## Given exercise
Reproduce the entries below line for line and character for character, leaving out the pictures.

Data excerpts:
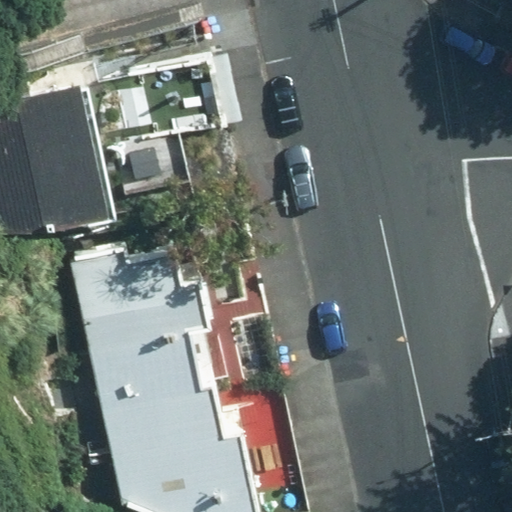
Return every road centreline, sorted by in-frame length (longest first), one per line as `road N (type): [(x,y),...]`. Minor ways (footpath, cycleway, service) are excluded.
road 1 (secondary): [(450,511),(376,168)]
road 2 (secondary): [(376,168),(336,0)]
road 3 (residential): [(511,165),(376,168)]
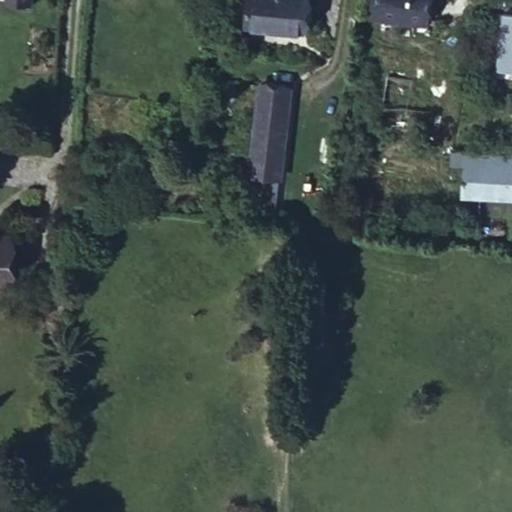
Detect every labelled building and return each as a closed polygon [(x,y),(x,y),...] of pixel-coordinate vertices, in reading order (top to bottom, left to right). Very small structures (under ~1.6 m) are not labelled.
[(239,0),(238,9),(295,15),(296,0),(239,0)] [(370,0),(369,17),(428,21),(429,0),(370,0)] [(511,56),(511,3),(510,3),(503,56),(511,56)] [(245,156),(276,159),(284,72),(253,69),(245,156)] [(460,166),(458,197),(511,199),(511,149),(450,147),(449,166),(460,166)] [(305,344),(321,344),(323,310),(307,309),(305,344)]
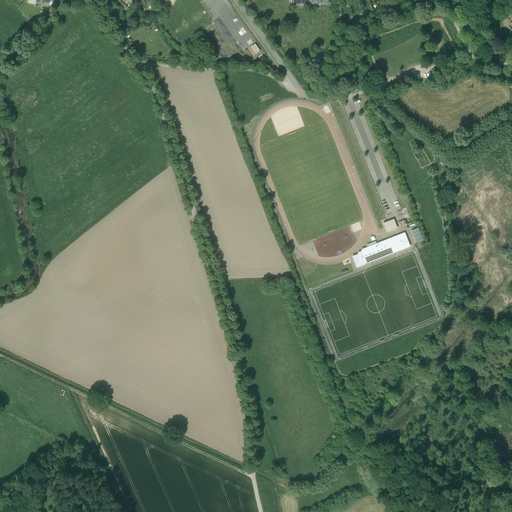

## Solution to this task
Return every road centreline, sorted by in-frame length (longest first), one per line as `road N (type): [(x,y),...]`. Minor ways (footpath, cycleway, service) are excluded.
road 1 (secondary): [(450,511),(376,168)]
road 2 (secondary): [(376,168),(336,0)]
road 3 (residential): [(511,165),(376,168)]
Detect every labelled building and return each as a closed polygon [(x,y),(x,y),...] of pixel-coordinate vertices, in reading order (top to bottom, left to right). Very small structures (under ~1.6 m) are not labelled.
[(239,0),(238,9),(295,15),(296,0),(239,0)] [(370,0),(369,17),(428,21),(429,0),(370,0)] [(511,56),(511,3),(510,3),(503,56),(511,56)] [(245,156),(276,159),(284,72),(253,69),(245,156)] [(460,166),(458,197),(511,199),(511,149),(450,147),(449,166),(460,166)] [(305,344),(321,344),(323,310),(307,309),(305,344)]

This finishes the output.